== Dataset excerpts ==
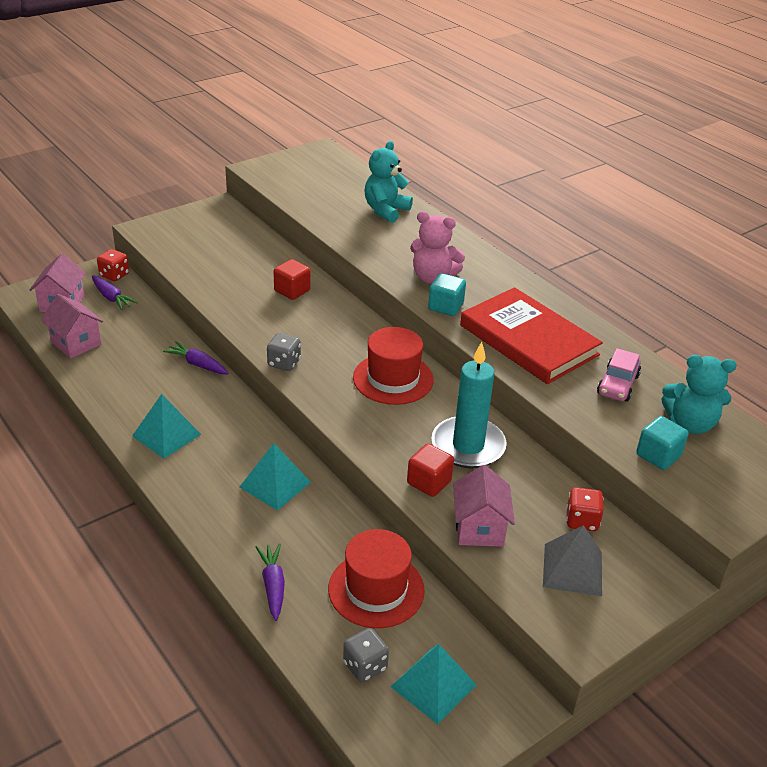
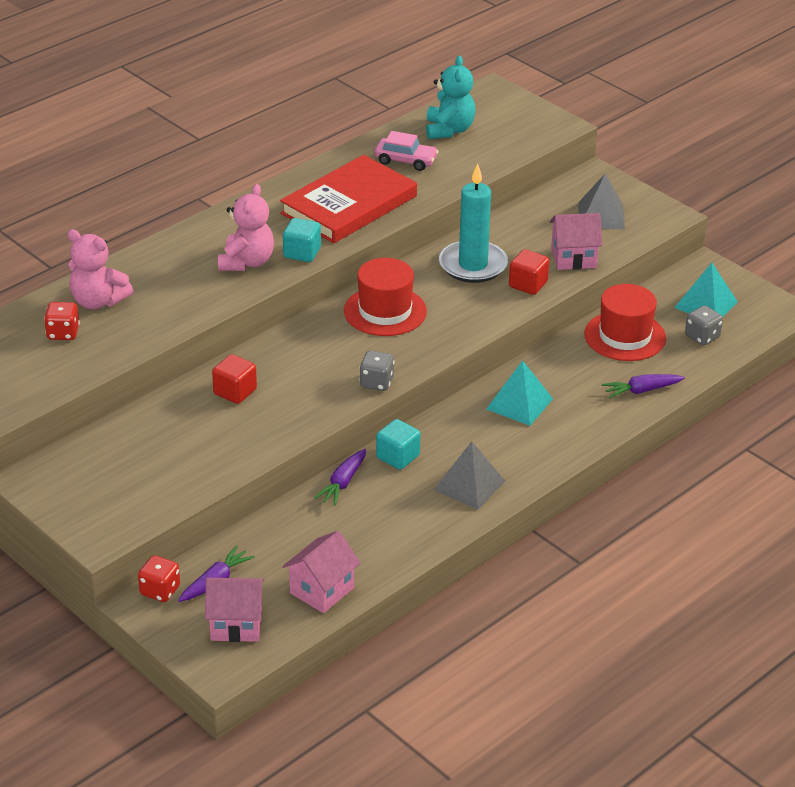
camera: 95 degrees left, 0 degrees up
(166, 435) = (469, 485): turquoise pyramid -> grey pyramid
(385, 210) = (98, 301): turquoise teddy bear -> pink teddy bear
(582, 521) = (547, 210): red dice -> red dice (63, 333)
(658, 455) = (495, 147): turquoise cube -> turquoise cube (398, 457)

==

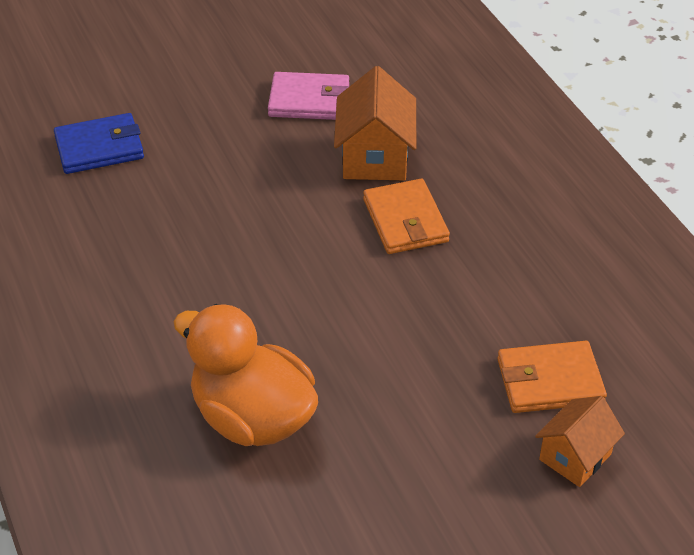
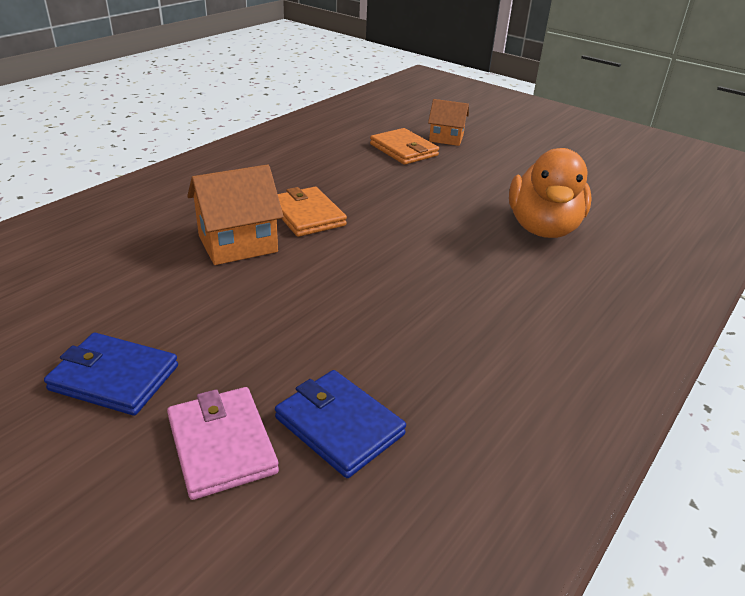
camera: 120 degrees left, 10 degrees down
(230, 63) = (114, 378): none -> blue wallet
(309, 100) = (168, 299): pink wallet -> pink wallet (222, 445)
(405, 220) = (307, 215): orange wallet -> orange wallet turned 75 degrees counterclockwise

== What you need to do ==
Send back an exact copy of only the lines from the line with "camera: 95 degrees left, 0 degrees up" up to and including the line with "(658, 455) = (495, 147): turquoise" in the data above.

== Result below ==
camera: 95 degrees left, 0 degrees up
(166, 435) = (469, 485): turquoise pyramid -> grey pyramid
(385, 210) = (98, 301): turquoise teddy bear -> pink teddy bear
(582, 521) = (547, 210): red dice -> red dice (63, 333)
(658, 455) = (495, 147): turquoise cube -> turquoise cube (398, 457)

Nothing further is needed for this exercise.